- Dataset records -
-.-.-

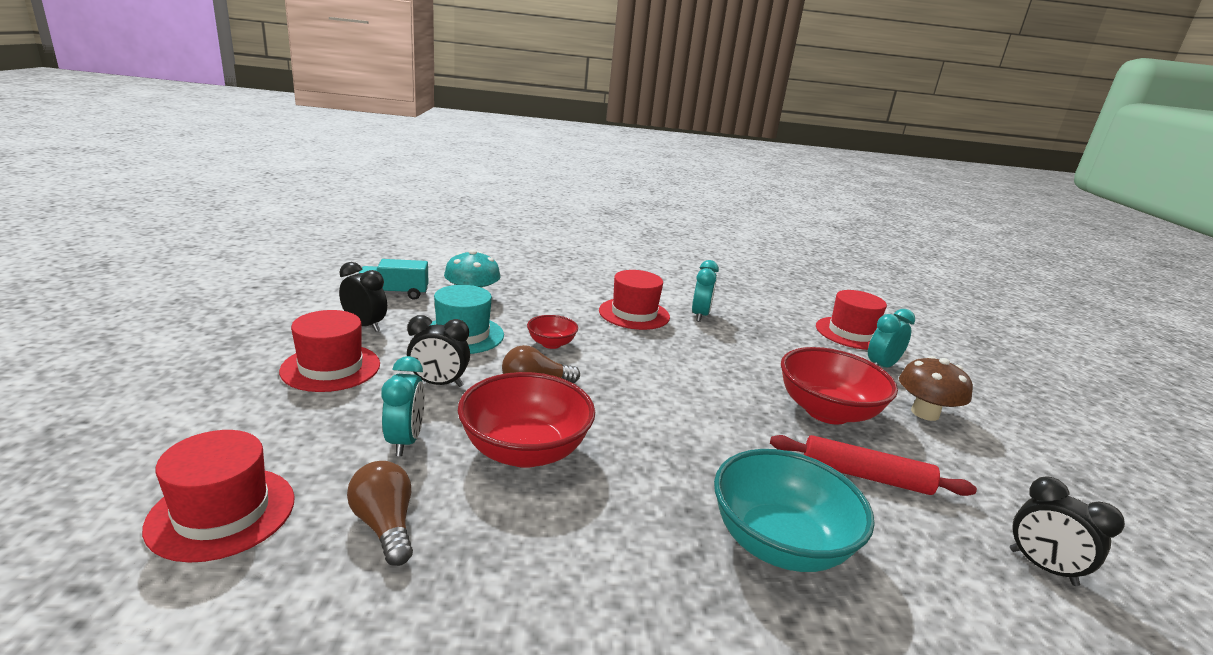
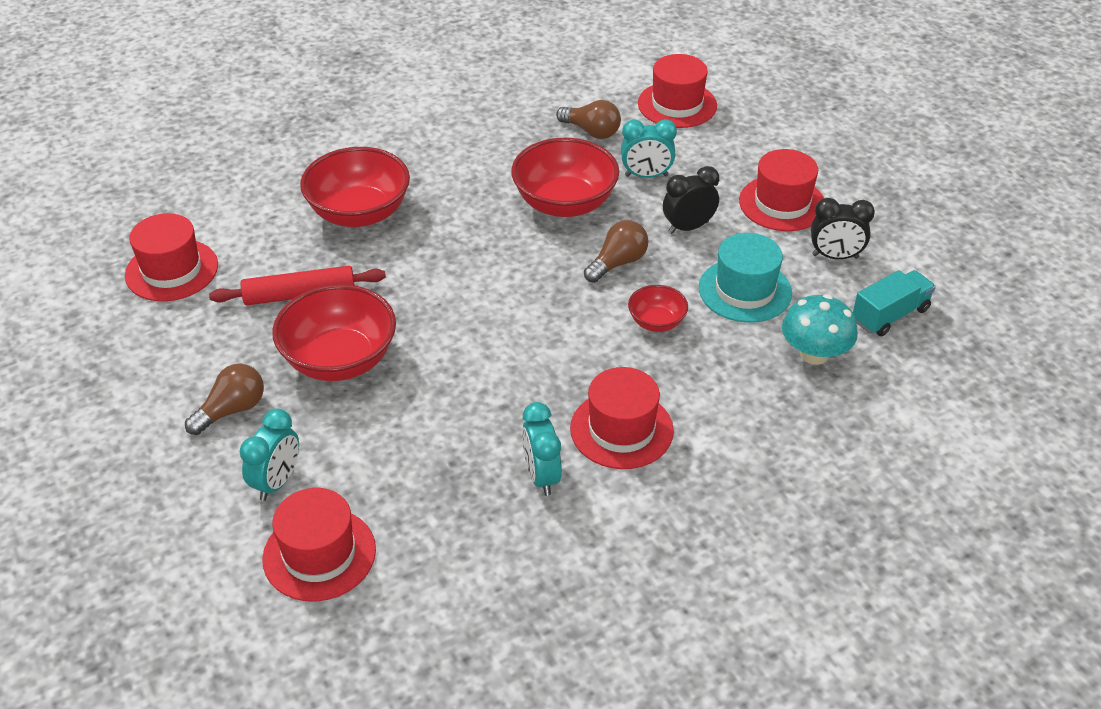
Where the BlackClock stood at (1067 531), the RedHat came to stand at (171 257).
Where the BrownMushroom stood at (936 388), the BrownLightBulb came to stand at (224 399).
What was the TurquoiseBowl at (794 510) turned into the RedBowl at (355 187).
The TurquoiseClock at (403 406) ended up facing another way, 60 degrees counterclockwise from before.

-.-.-

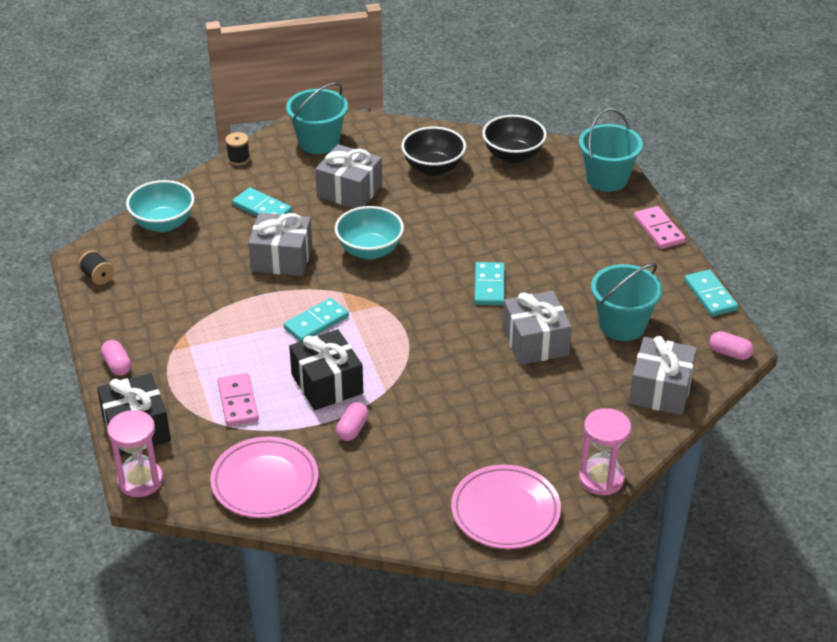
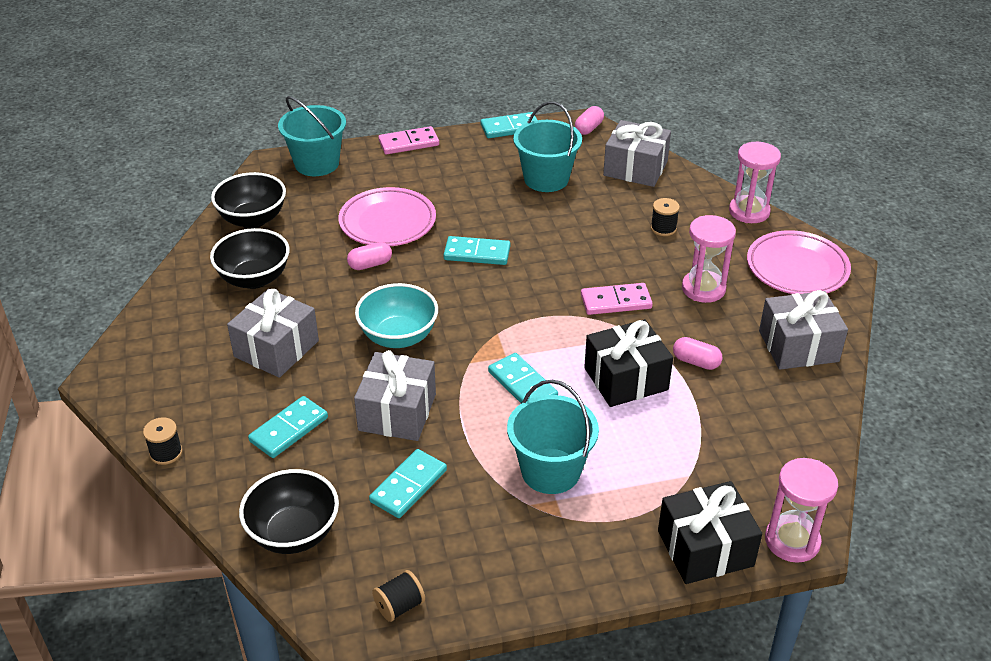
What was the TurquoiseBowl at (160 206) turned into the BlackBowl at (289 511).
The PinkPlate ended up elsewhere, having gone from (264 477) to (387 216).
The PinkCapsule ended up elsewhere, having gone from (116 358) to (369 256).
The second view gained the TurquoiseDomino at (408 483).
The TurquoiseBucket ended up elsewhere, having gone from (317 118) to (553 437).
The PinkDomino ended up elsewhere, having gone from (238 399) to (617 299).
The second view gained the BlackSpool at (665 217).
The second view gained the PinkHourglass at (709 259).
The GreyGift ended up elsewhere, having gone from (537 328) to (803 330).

-.-.-

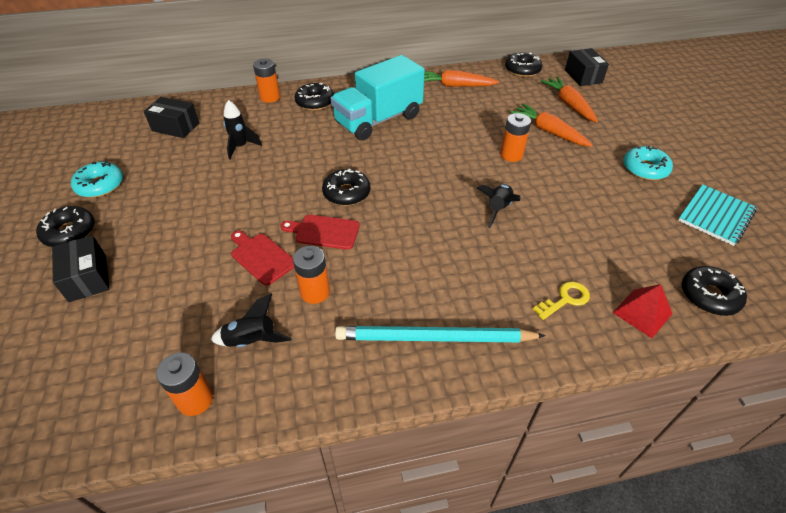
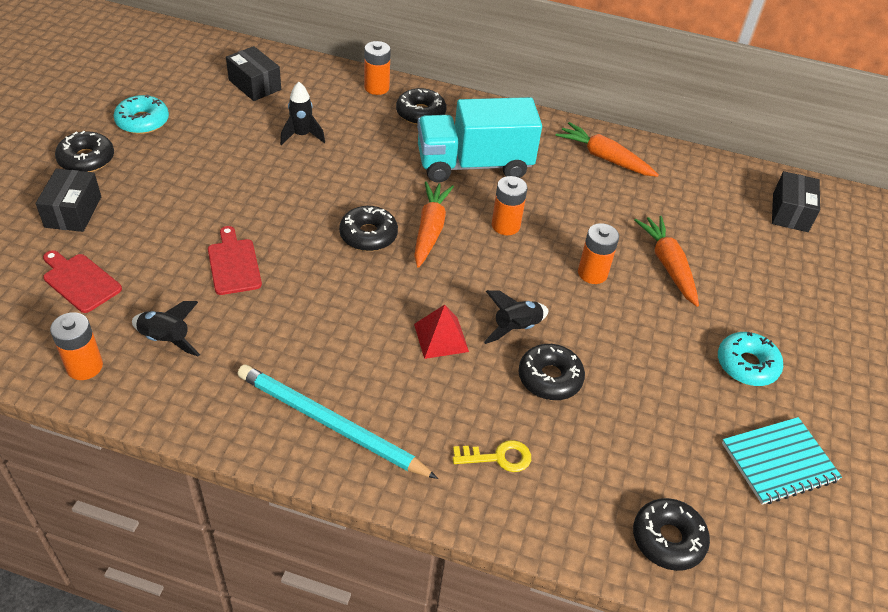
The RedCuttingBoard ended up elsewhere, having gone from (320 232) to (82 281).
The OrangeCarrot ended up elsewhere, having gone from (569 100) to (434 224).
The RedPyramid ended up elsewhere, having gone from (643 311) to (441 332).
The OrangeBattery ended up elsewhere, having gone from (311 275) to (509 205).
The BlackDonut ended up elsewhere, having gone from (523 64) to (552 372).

-.-.-

- Task requirements -
Within the listing above, give again exactly every line from the line with "The PinkCapsule ended" through the line with "The GreyGift ended", both included, and no other line.

- Exercise response -
The PinkCapsule ended up elsewhere, having gone from (116 358) to (369 256).
The second view gained the TurquoiseDomino at (408 483).
The TurquoiseBucket ended up elsewhere, having gone from (317 118) to (553 437).
The PinkDomino ended up elsewhere, having gone from (238 399) to (617 299).
The second view gained the BlackSpool at (665 217).
The second view gained the PinkHourglass at (709 259).
The GreyGift ended up elsewhere, having gone from (537 328) to (803 330).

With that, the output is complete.